Data shown Start Marker

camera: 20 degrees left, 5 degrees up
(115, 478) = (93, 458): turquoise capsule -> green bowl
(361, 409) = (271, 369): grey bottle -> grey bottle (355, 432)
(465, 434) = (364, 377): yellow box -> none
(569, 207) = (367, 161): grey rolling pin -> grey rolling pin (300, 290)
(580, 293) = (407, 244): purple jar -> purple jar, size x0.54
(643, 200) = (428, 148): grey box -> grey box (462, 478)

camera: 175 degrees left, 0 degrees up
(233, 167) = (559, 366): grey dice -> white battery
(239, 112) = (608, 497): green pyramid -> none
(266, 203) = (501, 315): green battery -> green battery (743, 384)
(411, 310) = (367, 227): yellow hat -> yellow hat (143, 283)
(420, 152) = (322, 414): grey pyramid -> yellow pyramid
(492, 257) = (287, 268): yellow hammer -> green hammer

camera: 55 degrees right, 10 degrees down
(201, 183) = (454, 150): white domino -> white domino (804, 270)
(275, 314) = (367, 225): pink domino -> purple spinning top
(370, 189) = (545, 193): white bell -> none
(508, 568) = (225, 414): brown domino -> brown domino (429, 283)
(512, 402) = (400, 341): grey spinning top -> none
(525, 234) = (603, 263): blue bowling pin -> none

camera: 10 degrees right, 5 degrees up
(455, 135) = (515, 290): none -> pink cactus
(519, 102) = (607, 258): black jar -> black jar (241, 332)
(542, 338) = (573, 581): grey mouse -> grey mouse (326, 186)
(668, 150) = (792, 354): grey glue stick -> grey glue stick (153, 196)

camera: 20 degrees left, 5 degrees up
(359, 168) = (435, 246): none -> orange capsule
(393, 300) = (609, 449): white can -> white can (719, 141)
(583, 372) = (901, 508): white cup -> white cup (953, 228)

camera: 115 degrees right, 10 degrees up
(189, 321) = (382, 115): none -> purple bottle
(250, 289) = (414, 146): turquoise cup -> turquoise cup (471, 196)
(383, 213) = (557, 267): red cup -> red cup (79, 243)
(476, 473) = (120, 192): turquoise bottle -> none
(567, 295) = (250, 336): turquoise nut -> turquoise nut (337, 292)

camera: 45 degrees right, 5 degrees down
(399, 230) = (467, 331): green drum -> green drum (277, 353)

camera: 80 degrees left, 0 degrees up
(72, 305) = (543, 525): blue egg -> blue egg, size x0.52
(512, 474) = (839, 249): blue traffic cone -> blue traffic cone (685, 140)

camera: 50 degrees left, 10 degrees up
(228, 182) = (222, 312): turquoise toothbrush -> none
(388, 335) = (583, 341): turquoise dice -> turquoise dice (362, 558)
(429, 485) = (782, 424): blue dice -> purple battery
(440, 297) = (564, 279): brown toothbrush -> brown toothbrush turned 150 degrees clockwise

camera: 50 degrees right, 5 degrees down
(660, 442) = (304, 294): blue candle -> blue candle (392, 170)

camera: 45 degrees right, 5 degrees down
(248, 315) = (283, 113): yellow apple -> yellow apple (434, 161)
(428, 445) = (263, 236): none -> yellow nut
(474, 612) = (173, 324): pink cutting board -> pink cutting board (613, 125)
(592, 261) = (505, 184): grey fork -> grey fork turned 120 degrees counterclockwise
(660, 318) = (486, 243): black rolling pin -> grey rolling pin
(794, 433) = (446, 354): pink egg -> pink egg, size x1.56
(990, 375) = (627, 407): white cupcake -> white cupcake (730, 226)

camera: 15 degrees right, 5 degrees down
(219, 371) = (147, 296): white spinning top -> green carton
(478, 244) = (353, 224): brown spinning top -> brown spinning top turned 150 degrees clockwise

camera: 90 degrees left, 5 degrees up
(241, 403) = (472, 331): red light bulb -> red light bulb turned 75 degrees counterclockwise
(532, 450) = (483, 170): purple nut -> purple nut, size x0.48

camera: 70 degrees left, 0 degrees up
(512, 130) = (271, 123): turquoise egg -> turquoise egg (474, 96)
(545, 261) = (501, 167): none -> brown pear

Data shown End Marker

> **What the task requires**
If a line in the records above contains the word "counterclockwise", copy it.

> **Answer**
(592, 261) = (505, 184): grey fork -> grey fork turned 120 degrees counterclockwise
(241, 403) = (472, 331): red light bulb -> red light bulb turned 75 degrees counterclockwise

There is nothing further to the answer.